▶ _Records from a collection_
#####
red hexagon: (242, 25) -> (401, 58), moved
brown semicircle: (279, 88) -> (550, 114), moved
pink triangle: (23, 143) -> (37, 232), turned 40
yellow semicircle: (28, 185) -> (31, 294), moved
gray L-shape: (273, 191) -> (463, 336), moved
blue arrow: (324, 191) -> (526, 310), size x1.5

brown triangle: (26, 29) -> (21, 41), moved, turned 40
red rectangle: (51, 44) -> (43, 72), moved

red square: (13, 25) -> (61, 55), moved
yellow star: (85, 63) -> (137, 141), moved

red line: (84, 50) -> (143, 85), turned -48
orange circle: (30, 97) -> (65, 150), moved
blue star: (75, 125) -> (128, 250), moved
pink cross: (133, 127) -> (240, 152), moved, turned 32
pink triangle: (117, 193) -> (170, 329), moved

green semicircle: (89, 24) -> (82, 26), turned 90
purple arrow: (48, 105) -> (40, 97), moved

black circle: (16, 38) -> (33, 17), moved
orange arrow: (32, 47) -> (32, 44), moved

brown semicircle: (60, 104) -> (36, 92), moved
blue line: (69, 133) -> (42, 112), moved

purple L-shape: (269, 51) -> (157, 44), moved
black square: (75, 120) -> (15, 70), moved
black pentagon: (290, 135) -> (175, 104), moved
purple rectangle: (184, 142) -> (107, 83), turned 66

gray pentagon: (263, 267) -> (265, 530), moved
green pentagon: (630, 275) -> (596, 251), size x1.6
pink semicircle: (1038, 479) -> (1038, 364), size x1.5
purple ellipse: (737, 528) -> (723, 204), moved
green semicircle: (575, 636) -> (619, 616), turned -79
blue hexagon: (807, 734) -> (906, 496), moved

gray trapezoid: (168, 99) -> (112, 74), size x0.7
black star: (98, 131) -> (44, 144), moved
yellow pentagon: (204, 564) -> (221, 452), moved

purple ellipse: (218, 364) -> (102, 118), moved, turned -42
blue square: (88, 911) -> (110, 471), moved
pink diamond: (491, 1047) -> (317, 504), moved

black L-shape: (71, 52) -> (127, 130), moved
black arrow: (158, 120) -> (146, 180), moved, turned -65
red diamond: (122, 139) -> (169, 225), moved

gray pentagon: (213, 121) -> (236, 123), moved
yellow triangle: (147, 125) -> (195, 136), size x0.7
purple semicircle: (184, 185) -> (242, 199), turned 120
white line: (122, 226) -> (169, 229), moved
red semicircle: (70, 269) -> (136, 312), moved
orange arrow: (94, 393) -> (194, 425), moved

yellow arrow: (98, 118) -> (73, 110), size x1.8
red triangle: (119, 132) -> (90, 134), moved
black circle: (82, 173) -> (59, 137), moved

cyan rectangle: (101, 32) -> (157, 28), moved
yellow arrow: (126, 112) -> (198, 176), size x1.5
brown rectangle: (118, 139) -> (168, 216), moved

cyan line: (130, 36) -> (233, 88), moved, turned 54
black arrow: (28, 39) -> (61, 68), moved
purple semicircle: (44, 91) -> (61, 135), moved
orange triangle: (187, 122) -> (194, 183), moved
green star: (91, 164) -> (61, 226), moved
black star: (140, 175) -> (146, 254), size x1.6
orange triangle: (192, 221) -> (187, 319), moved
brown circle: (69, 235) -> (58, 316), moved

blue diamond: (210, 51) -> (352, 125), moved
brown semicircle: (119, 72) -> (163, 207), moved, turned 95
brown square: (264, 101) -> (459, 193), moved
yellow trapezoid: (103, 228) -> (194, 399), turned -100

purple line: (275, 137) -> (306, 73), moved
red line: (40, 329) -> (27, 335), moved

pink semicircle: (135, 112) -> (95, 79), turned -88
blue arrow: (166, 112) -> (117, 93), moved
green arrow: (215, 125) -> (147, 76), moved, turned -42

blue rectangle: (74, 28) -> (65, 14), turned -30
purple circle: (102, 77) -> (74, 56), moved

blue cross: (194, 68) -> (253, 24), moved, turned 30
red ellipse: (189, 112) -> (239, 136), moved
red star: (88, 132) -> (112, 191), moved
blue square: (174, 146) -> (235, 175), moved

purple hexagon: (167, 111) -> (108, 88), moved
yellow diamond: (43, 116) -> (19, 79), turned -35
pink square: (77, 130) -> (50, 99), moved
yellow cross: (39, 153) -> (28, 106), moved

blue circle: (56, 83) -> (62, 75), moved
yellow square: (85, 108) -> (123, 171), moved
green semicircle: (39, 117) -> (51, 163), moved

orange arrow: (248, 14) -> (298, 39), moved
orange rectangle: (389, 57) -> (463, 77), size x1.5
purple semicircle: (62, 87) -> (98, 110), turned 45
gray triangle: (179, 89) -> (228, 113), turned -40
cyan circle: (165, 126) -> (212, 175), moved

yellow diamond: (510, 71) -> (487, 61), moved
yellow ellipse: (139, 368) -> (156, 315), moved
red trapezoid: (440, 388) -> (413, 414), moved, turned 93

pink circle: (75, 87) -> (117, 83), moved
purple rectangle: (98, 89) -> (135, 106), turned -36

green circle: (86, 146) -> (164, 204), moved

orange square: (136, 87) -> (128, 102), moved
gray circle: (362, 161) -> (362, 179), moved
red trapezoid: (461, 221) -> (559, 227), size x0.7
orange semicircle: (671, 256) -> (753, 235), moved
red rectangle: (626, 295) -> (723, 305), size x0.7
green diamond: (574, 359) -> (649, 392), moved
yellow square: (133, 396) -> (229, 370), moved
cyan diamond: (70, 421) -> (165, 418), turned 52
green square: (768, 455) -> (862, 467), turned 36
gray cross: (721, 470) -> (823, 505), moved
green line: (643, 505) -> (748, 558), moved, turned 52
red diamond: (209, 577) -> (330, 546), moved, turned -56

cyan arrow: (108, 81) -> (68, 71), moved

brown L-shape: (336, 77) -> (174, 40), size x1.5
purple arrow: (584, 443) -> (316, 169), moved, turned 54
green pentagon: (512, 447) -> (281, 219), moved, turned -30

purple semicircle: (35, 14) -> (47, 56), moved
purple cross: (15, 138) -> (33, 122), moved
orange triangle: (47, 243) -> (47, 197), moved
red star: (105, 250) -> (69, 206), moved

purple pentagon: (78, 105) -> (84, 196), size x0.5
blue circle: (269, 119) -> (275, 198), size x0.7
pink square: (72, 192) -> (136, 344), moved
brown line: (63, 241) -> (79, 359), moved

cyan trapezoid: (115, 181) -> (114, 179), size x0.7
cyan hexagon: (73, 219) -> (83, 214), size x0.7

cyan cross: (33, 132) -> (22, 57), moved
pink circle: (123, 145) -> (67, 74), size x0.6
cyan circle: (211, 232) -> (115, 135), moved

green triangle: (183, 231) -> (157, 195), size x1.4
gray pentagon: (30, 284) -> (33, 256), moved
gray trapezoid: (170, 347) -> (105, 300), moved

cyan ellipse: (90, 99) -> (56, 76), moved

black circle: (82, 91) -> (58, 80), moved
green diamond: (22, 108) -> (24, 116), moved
#####
Out of the data above, transcribe exactly and only the lines starting with the line that has "green circle: (86, 146) -> (164, 204), moved" and going on through the line that has "red star: (105, 250) -> (69, 206), moved", both included.

green circle: (86, 146) -> (164, 204), moved

orange square: (136, 87) -> (128, 102), moved
gray circle: (362, 161) -> (362, 179), moved
red trapezoid: (461, 221) -> (559, 227), size x0.7
orange semicircle: (671, 256) -> (753, 235), moved
red rectangle: (626, 295) -> (723, 305), size x0.7
green diamond: (574, 359) -> (649, 392), moved
yellow square: (133, 396) -> (229, 370), moved
cyan diamond: (70, 421) -> (165, 418), turned 52
green square: (768, 455) -> (862, 467), turned 36
gray cross: (721, 470) -> (823, 505), moved
green line: (643, 505) -> (748, 558), moved, turned 52
red diamond: (209, 577) -> (330, 546), moved, turned -56

cyan arrow: (108, 81) -> (68, 71), moved

brown L-shape: (336, 77) -> (174, 40), size x1.5
purple arrow: (584, 443) -> (316, 169), moved, turned 54
green pentagon: (512, 447) -> (281, 219), moved, turned -30

purple semicircle: (35, 14) -> (47, 56), moved
purple cross: (15, 138) -> (33, 122), moved
orange triangle: (47, 243) -> (47, 197), moved
red star: (105, 250) -> (69, 206), moved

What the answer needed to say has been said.